▶ [JOB] Return every line of the listing, exactly as it reads.

++++++++++

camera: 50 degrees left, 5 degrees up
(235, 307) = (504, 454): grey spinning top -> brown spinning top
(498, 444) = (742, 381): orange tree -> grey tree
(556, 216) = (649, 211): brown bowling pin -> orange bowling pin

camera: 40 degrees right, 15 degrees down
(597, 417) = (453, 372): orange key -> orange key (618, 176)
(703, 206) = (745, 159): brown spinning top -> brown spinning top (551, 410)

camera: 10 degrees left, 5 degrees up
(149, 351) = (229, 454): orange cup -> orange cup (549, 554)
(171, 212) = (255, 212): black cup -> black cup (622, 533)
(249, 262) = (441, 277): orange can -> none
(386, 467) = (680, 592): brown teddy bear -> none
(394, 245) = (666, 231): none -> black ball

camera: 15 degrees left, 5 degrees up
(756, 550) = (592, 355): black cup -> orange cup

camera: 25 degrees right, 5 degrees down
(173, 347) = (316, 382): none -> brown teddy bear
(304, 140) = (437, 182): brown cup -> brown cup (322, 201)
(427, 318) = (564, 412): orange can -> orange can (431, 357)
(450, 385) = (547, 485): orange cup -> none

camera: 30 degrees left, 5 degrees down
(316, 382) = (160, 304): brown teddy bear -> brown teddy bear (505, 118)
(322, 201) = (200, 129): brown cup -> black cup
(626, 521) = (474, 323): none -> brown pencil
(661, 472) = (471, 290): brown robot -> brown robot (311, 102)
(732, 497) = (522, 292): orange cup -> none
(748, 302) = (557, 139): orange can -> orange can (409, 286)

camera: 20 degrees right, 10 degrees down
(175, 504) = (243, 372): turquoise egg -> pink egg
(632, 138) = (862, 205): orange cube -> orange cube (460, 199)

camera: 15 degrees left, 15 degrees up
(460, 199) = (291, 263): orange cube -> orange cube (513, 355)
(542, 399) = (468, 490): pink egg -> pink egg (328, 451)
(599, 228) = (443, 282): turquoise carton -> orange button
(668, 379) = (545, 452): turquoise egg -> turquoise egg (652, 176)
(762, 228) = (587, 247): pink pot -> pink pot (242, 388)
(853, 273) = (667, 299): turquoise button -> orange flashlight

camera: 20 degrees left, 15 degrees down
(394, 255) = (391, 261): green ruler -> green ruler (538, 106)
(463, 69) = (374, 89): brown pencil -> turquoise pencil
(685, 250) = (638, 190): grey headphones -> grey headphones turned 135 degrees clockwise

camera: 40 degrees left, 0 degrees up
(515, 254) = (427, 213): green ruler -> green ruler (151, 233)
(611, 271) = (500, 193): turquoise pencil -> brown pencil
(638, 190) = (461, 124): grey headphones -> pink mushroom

++++++++++

▶ [RESULT]
camera: 50 degrees left, 5 degrees up
(235, 307) = (504, 454): grey spinning top -> brown spinning top
(498, 444) = (742, 381): orange tree -> grey tree
(556, 216) = (649, 211): brown bowling pin -> orange bowling pin

camera: 40 degrees right, 15 degrees down
(597, 417) = (453, 372): orange key -> orange key (618, 176)
(703, 206) = (745, 159): brown spinning top -> brown spinning top (551, 410)

camera: 10 degrees left, 5 degrees up
(149, 351) = (229, 454): orange cup -> orange cup (549, 554)
(171, 212) = (255, 212): black cup -> black cup (622, 533)
(249, 262) = (441, 277): orange can -> none
(386, 467) = (680, 592): brown teddy bear -> none
(394, 245) = (666, 231): none -> black ball

camera: 15 degrees left, 5 degrees up
(756, 550) = (592, 355): black cup -> orange cup

camera: 25 degrees right, 5 degrees down
(173, 347) = (316, 382): none -> brown teddy bear
(304, 140) = (437, 182): brown cup -> brown cup (322, 201)
(427, 318) = (564, 412): orange can -> orange can (431, 357)
(450, 385) = (547, 485): orange cup -> none

camera: 30 degrees left, 5 degrees down
(316, 382) = (160, 304): brown teddy bear -> brown teddy bear (505, 118)
(322, 201) = (200, 129): brown cup -> black cup
(626, 521) = (474, 323): none -> brown pencil
(661, 472) = (471, 290): brown robot -> brown robot (311, 102)
(732, 497) = (522, 292): orange cup -> none
(748, 302) = (557, 139): orange can -> orange can (409, 286)

camera: 20 degrees right, 10 degrees down
(175, 504) = (243, 372): turquoise egg -> pink egg
(632, 138) = (862, 205): orange cube -> orange cube (460, 199)

camera: 15 degrees left, 15 degrees up
(460, 199) = (291, 263): orange cube -> orange cube (513, 355)
(542, 399) = (468, 490): pink egg -> pink egg (328, 451)
(599, 228) = (443, 282): turquoise carton -> orange button
(668, 379) = (545, 452): turquoise egg -> turquoise egg (652, 176)
(762, 228) = (587, 247): pink pot -> pink pot (242, 388)
(853, 273) = (667, 299): turquoise button -> orange flashlight

camera: 20 degrees left, 15 degrees down
(394, 255) = (391, 261): green ruler -> green ruler (538, 106)
(463, 69) = (374, 89): brown pencil -> turquoise pencil
(685, 250) = (638, 190): grey headphones -> grey headphones turned 135 degrees clockwise

camera: 40 degrees left, 0 degrees up
(515, 254) = (427, 213): green ruler -> green ruler (151, 233)
(611, 271) = (500, 193): turquoise pencil -> brown pencil
(638, 190) = (461, 124): grey headphones -> pink mushroom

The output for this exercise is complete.